START Study material
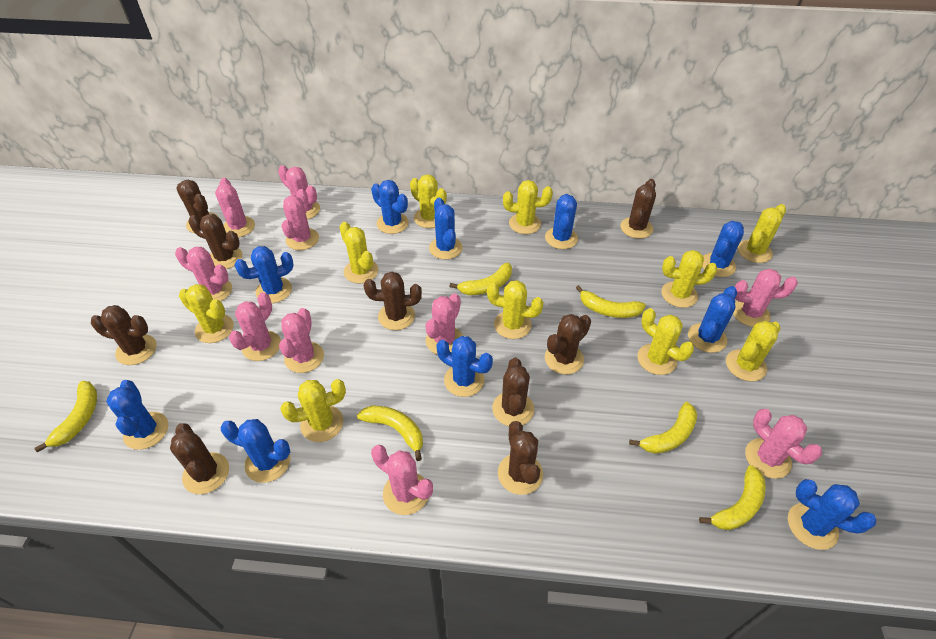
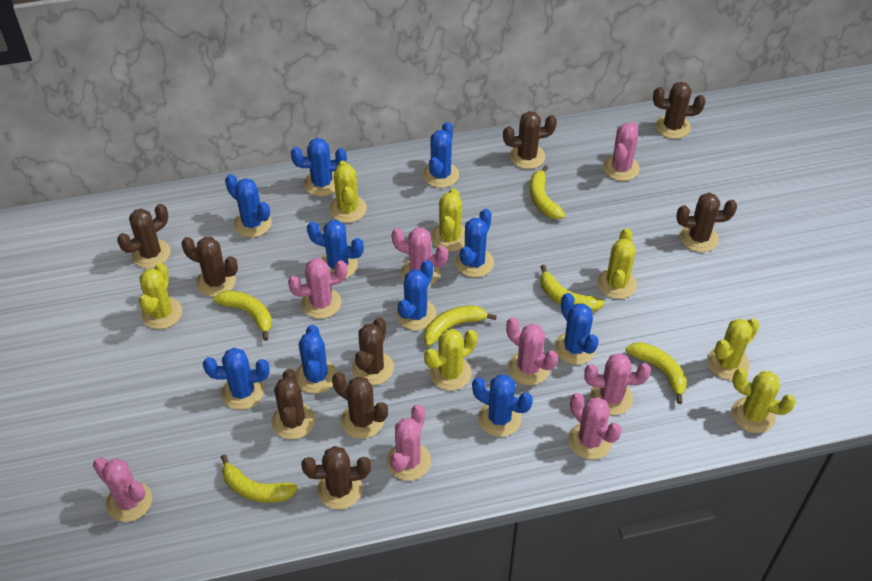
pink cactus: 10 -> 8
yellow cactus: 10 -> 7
END Study material
START Study material
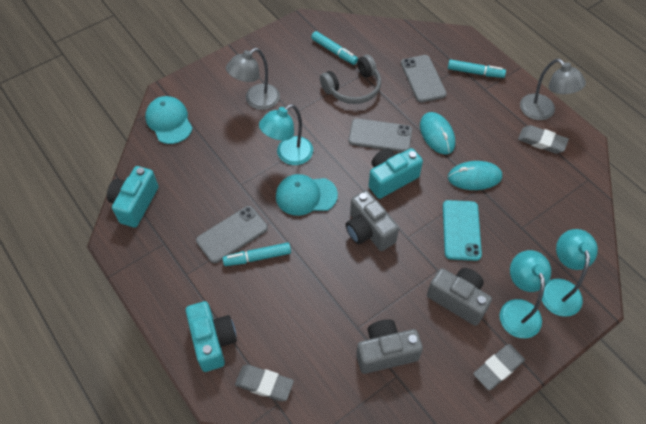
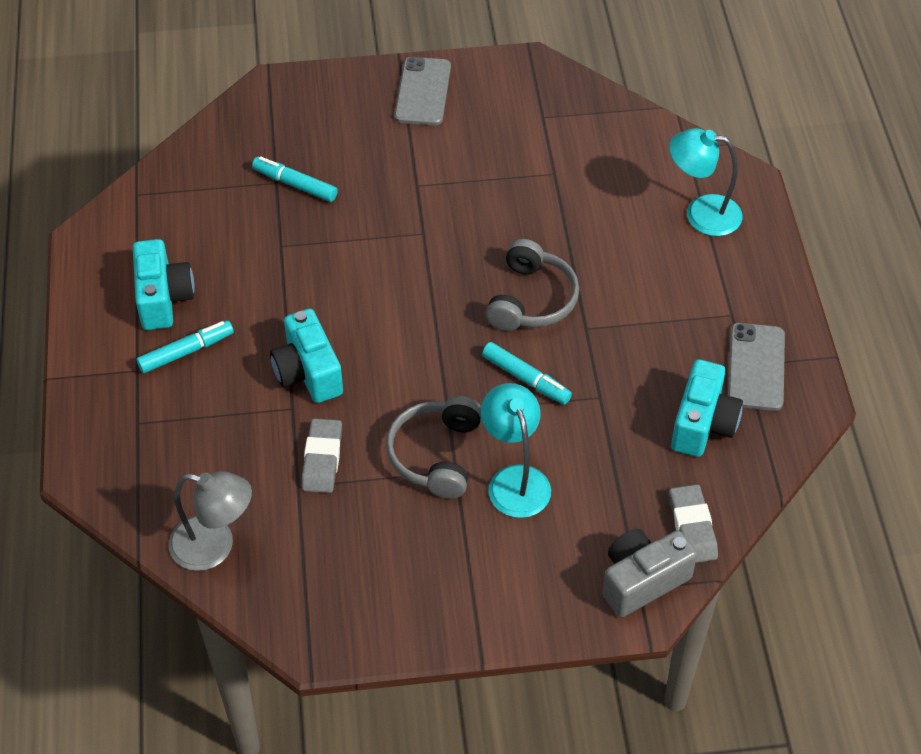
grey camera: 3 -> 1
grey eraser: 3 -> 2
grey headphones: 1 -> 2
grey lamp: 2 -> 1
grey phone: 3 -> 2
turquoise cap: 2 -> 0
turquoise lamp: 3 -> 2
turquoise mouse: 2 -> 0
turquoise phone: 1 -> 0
END Study material
For every line above that includes the word "grey", return the line.

▶ **Task solution**
grey camera: 3 -> 1
grey eraser: 3 -> 2
grey headphones: 1 -> 2
grey lamp: 2 -> 1
grey phone: 3 -> 2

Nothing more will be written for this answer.